__Exercise details__.
Two lines in the data below mark the range: the one with "IC10: NAND 74HC132" and the one with "C3: 150uF (plus". Return both, along with every line between them, exactly.

[Revision tracking records]
- Opening Delimiter -

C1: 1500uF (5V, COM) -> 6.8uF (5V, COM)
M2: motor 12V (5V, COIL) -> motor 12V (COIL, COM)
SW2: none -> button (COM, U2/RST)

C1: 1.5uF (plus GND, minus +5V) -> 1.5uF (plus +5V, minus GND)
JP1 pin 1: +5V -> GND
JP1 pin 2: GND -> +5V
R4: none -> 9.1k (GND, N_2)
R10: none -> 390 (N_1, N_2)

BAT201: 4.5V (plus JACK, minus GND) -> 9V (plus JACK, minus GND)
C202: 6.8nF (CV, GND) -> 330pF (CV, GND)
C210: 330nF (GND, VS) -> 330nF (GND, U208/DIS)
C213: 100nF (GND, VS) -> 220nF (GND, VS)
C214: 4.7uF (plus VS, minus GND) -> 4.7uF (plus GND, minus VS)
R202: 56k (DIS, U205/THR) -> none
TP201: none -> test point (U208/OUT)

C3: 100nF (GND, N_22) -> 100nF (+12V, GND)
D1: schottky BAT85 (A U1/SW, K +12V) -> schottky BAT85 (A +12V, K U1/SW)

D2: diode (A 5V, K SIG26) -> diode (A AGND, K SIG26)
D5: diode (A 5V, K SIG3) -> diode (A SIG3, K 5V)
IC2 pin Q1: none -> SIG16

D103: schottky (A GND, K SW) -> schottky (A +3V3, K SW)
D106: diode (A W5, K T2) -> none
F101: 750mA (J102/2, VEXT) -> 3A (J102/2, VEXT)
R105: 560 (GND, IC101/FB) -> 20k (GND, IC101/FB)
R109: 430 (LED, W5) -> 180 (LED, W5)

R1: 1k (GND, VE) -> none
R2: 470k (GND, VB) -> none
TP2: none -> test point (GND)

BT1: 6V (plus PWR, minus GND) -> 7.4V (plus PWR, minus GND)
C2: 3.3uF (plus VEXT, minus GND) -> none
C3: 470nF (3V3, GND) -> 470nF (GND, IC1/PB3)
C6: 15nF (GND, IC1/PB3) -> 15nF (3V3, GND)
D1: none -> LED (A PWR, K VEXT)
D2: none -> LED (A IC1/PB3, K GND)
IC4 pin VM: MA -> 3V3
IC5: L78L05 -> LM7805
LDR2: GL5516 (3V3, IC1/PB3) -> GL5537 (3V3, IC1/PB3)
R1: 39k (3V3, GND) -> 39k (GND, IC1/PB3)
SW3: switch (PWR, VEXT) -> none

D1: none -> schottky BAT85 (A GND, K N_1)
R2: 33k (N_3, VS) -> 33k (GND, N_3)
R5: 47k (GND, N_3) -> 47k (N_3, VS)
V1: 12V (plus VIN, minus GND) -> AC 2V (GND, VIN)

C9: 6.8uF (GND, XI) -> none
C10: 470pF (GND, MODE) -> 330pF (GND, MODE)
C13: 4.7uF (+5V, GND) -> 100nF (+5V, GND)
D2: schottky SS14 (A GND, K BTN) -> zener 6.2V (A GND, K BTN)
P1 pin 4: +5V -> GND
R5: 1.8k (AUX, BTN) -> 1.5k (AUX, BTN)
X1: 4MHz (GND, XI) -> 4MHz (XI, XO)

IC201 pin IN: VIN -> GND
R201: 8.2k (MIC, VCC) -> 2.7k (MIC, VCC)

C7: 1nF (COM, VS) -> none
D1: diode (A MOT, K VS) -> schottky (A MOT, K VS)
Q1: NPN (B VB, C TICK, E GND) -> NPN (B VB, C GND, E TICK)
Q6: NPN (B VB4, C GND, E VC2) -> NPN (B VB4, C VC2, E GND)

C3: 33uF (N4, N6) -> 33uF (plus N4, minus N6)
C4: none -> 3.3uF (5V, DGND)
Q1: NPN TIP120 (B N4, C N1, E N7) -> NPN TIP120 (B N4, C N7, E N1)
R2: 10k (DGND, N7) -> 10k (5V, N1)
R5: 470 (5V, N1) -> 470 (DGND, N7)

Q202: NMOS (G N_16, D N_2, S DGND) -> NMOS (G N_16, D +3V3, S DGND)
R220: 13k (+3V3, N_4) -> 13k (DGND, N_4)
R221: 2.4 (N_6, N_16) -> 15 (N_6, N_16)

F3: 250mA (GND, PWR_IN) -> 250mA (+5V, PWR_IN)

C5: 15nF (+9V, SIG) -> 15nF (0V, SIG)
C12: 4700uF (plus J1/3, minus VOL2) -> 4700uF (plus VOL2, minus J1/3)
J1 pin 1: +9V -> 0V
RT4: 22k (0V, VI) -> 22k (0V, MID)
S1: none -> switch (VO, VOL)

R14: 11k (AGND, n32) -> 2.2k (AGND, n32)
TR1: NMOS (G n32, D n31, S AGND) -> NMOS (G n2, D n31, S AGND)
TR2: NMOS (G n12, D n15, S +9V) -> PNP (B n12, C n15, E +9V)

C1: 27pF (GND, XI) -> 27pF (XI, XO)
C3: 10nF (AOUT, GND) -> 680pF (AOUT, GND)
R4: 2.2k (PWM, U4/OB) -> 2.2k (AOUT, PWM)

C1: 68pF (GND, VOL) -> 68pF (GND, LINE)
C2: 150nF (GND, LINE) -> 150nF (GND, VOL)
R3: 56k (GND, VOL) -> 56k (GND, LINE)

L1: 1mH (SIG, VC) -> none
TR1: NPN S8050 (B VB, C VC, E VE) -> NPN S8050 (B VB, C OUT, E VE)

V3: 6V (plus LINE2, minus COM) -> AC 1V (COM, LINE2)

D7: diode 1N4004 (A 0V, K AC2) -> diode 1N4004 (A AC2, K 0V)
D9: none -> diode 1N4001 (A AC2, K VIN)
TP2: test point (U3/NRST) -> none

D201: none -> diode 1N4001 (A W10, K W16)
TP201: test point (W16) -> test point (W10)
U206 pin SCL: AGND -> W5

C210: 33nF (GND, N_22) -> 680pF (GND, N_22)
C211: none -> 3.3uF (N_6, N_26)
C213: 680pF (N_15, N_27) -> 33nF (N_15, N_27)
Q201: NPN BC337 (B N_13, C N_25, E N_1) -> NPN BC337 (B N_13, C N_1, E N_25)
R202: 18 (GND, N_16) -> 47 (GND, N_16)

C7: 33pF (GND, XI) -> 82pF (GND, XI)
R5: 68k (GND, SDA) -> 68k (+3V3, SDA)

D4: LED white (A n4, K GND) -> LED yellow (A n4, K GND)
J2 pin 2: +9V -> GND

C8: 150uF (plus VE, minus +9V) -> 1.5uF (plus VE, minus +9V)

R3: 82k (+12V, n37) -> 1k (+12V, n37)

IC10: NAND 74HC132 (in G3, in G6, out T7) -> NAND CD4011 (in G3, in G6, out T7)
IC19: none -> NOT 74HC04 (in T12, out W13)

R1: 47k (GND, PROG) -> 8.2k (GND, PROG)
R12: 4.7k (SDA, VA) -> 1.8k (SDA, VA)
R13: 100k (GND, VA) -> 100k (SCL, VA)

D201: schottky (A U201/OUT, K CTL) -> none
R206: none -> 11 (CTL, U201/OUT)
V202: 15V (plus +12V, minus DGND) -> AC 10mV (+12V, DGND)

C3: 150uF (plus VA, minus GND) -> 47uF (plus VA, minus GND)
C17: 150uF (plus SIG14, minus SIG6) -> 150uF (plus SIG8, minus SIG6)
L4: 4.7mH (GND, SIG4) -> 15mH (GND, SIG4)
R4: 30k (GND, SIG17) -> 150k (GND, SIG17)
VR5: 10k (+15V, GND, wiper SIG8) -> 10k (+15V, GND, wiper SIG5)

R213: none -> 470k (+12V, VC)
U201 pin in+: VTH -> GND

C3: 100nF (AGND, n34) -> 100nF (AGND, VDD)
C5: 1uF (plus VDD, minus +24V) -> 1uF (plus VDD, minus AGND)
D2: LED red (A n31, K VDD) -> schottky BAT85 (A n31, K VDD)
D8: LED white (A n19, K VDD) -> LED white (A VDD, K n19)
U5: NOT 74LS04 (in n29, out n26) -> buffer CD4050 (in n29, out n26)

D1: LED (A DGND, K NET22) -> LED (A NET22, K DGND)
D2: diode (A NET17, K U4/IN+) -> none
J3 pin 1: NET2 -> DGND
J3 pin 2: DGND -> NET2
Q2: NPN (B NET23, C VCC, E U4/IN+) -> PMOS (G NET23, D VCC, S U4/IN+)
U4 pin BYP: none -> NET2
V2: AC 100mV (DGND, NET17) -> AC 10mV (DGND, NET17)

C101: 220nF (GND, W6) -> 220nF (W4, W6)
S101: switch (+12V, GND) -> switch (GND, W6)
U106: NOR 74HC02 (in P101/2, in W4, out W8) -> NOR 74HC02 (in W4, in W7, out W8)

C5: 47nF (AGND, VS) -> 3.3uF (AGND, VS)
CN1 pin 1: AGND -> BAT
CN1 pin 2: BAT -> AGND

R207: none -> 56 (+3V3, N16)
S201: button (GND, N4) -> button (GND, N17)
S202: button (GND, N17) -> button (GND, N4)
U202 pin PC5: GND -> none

- Closing Delimiter -

__Written response__.
IC10: NAND 74HC132 (in G3, in G6, out T7) -> NAND CD4011 (in G3, in G6, out T7)
IC19: none -> NOT 74HC04 (in T12, out W13)

R1: 47k (GND, PROG) -> 8.2k (GND, PROG)
R12: 4.7k (SDA, VA) -> 1.8k (SDA, VA)
R13: 100k (GND, VA) -> 100k (SCL, VA)

D201: schottky (A U201/OUT, K CTL) -> none
R206: none -> 11 (CTL, U201/OUT)
V202: 15V (plus +12V, minus DGND) -> AC 10mV (+12V, DGND)

C3: 150uF (plus VA, minus GND) -> 47uF (plus VA, minus GND)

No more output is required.